**DIRECTIONS**
Every line in the records below that holds the word "brown" is to be copied.

**DATA**
===

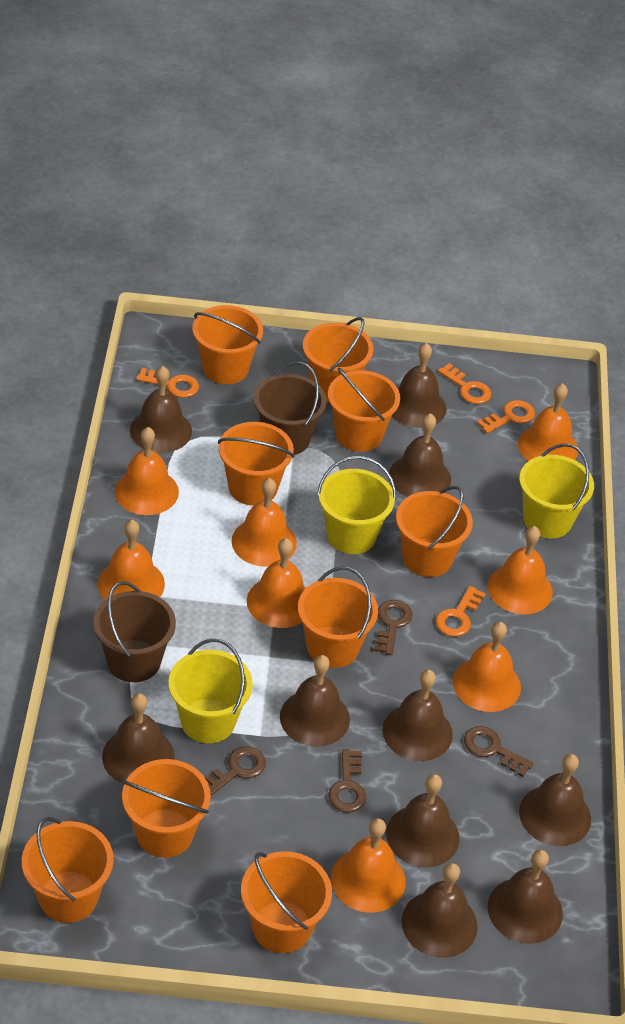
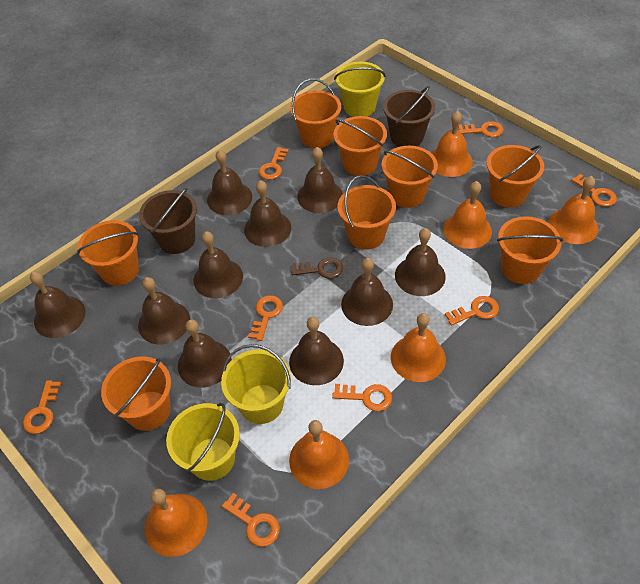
brown key: 4 -> 1
orange bell: 8 -> 6
orange bucket: 9 -> 8
orange key: 4 -> 8

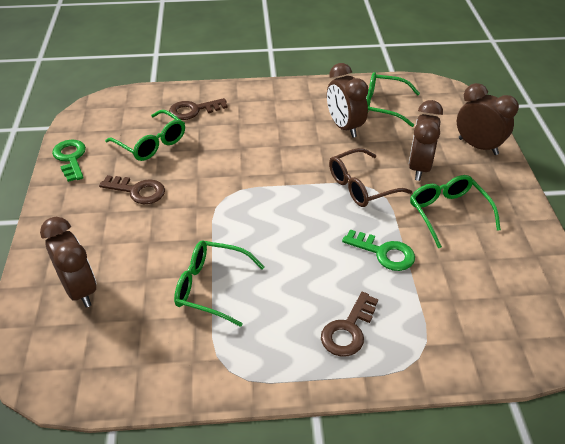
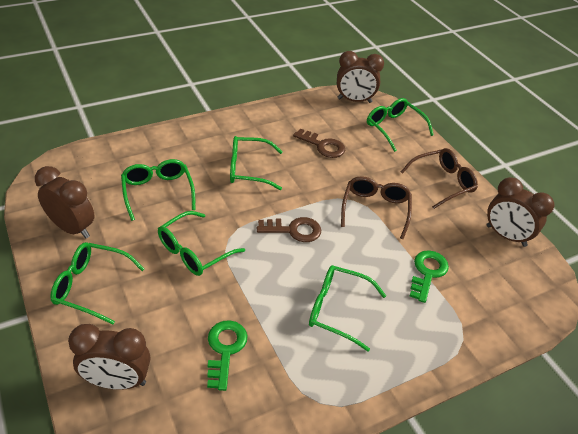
brown glasses: 1 -> 2
brown key: 3 -> 2
green glasses: 4 -> 6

===

**TASK SOLUTION**
brown key: 4 -> 1
brown glasses: 1 -> 2
brown key: 3 -> 2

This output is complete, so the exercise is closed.